BEGIN
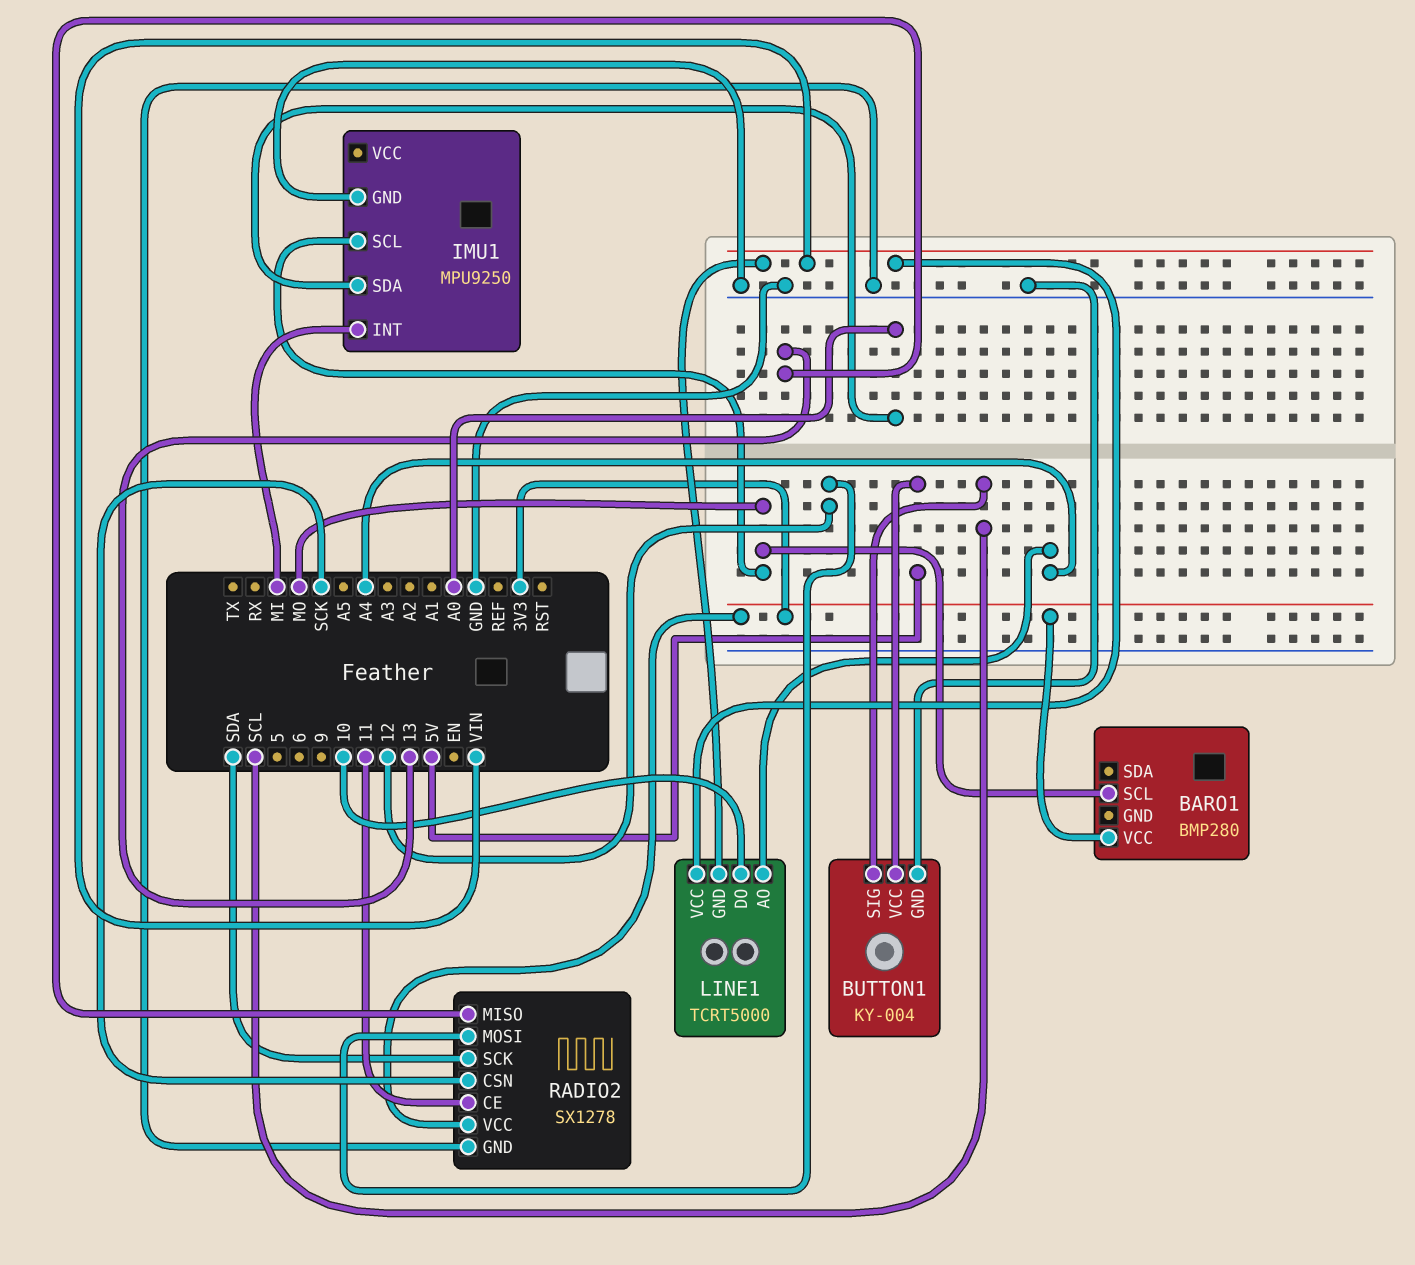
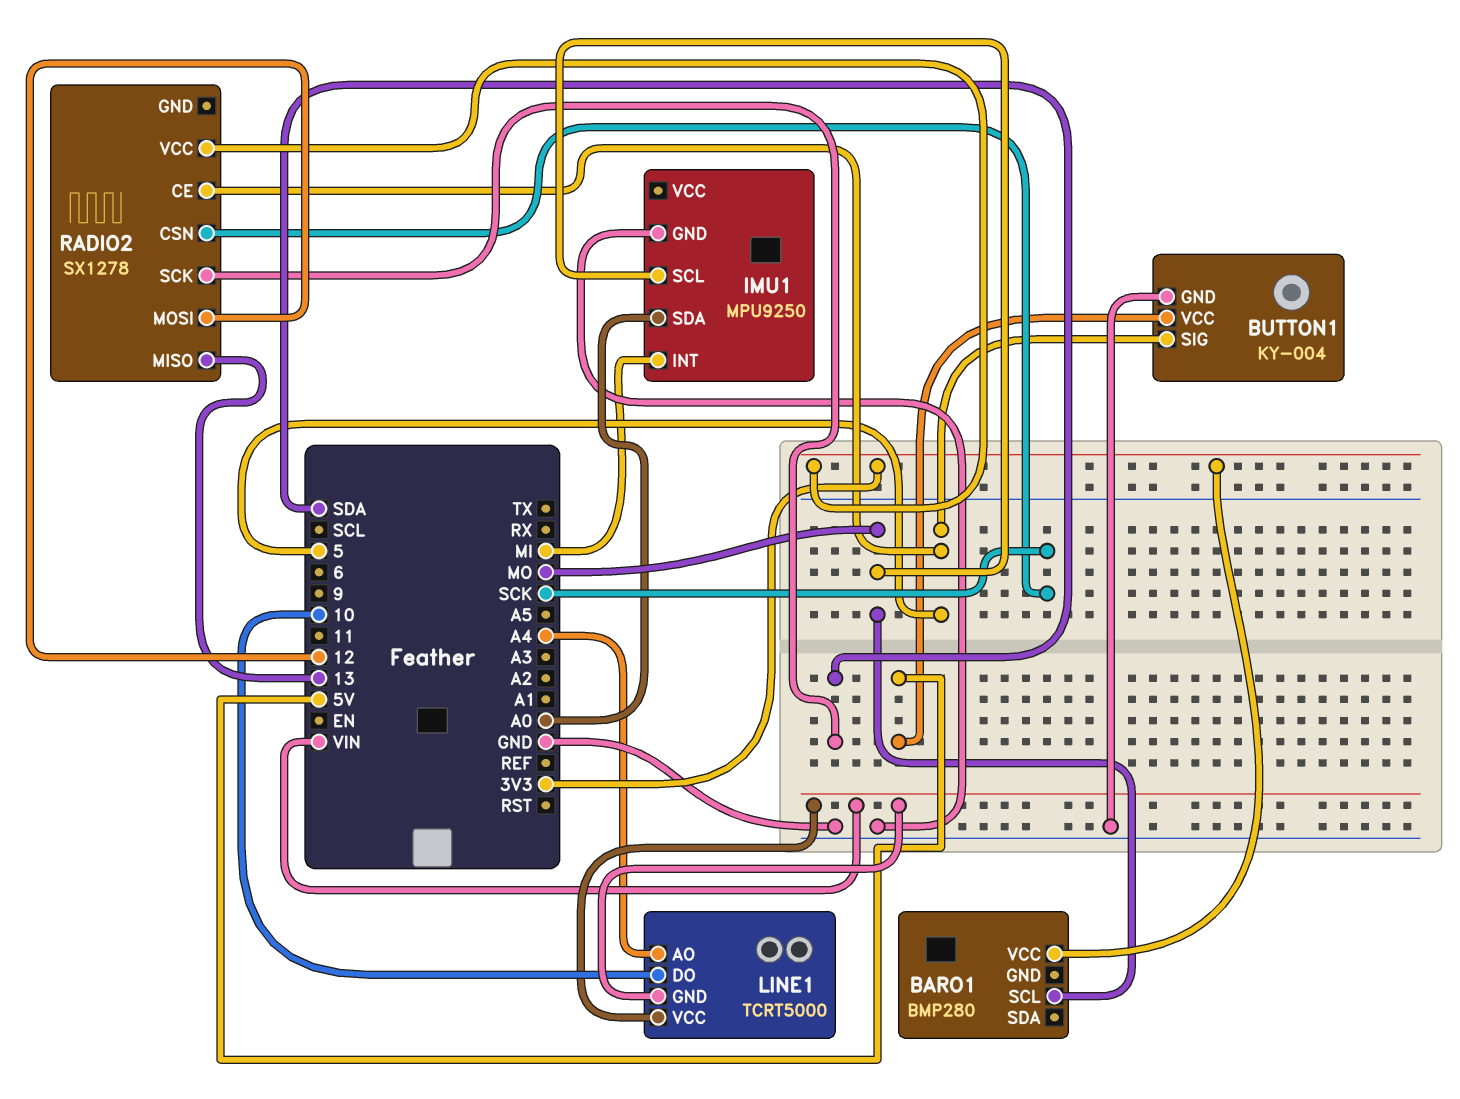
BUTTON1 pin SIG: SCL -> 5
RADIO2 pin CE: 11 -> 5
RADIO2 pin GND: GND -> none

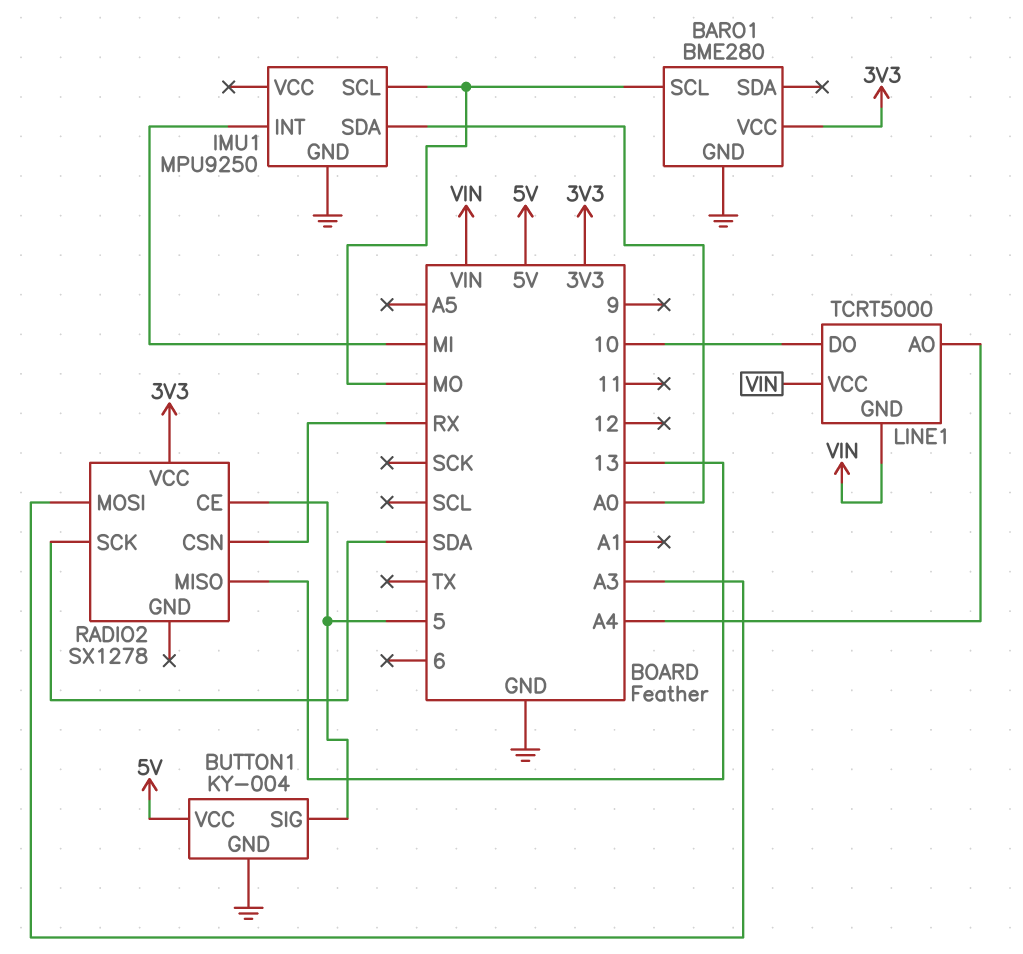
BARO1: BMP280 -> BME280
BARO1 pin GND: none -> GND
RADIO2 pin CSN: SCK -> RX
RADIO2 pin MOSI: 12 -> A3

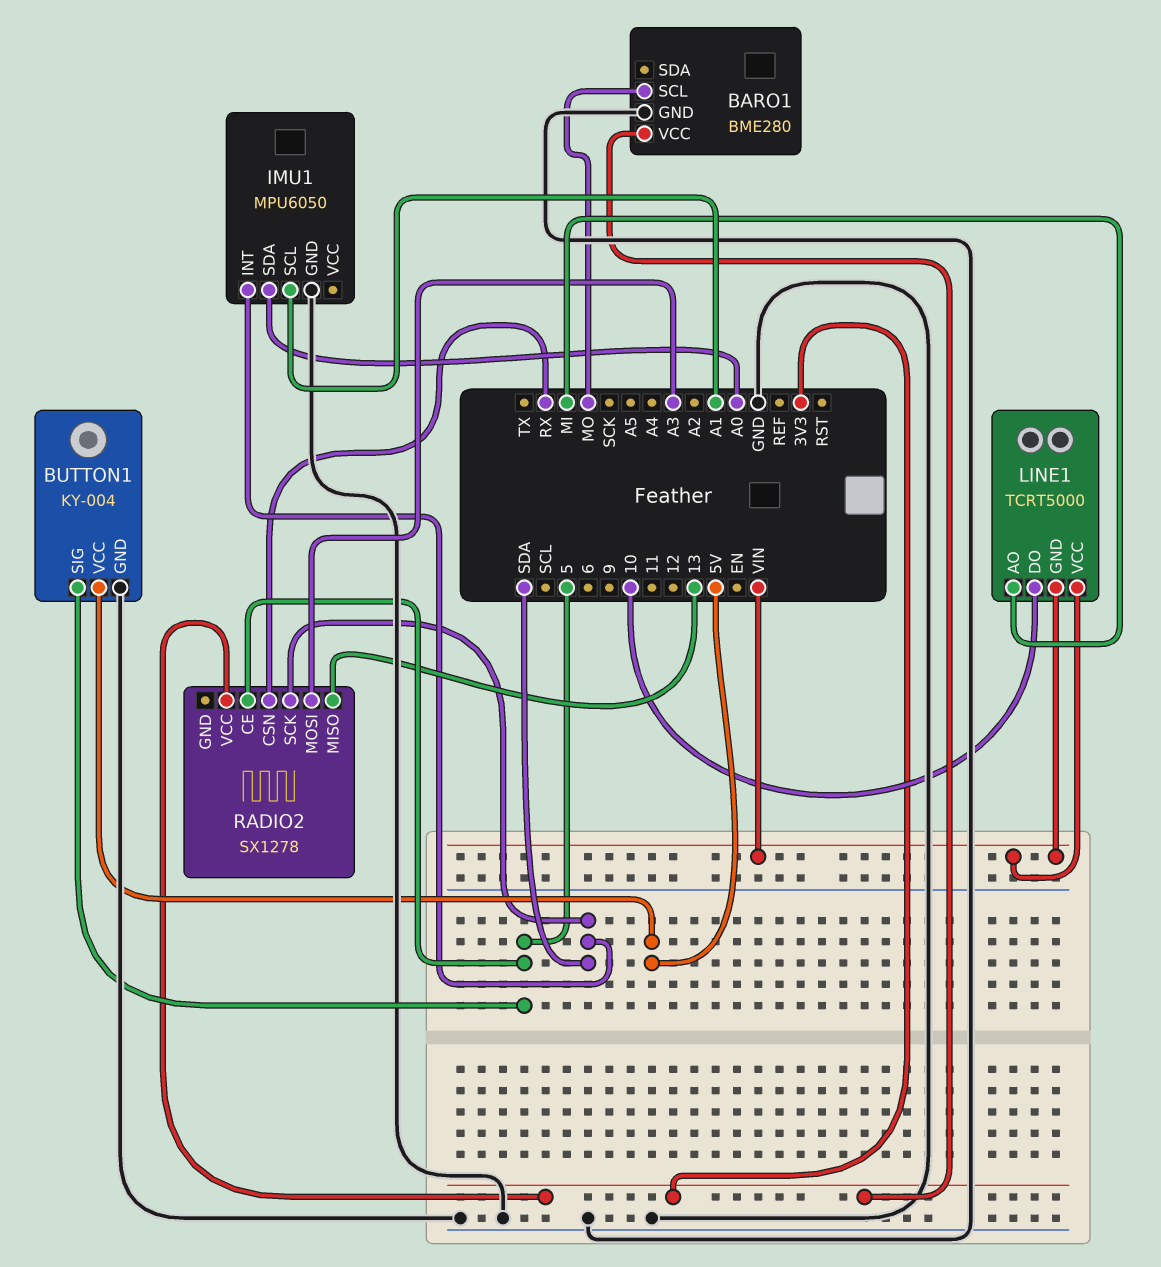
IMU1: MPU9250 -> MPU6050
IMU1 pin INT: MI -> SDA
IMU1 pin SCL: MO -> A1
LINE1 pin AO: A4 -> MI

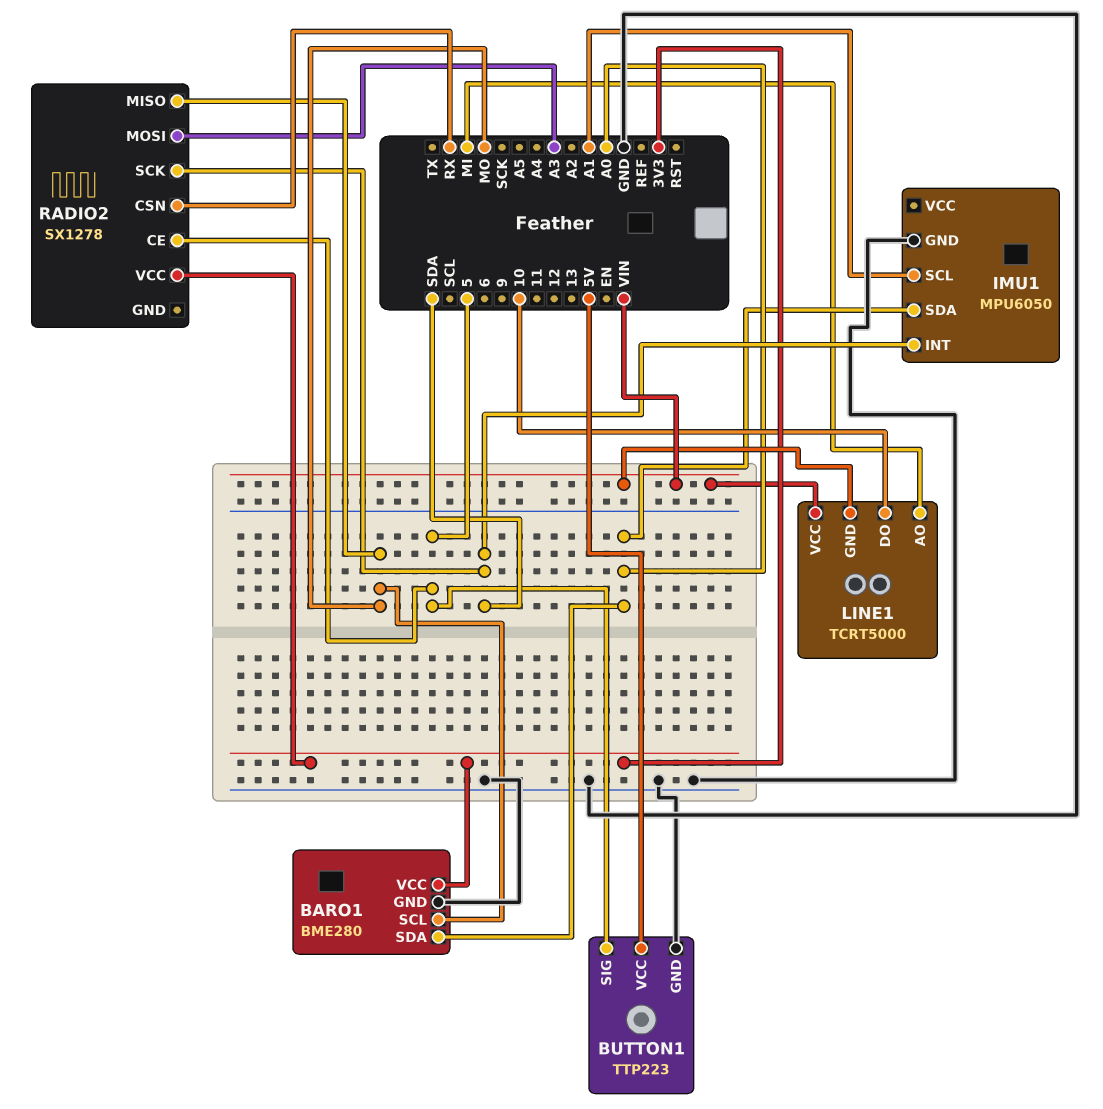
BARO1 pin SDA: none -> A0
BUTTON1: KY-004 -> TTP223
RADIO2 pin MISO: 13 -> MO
END
| Task objective |
Could you restate all of the data above word for word and skip every picture?

| Answer for this exercise |
BUTTON1 pin SIG: SCL -> 5
RADIO2 pin CE: 11 -> 5
RADIO2 pin GND: GND -> none

BARO1: BMP280 -> BME280
BARO1 pin GND: none -> GND
RADIO2 pin CSN: SCK -> RX
RADIO2 pin MOSI: 12 -> A3

IMU1: MPU9250 -> MPU6050
IMU1 pin INT: MI -> SDA
IMU1 pin SCL: MO -> A1
LINE1 pin AO: A4 -> MI

BARO1 pin SDA: none -> A0
BUTTON1: KY-004 -> TTP223
RADIO2 pin MISO: 13 -> MO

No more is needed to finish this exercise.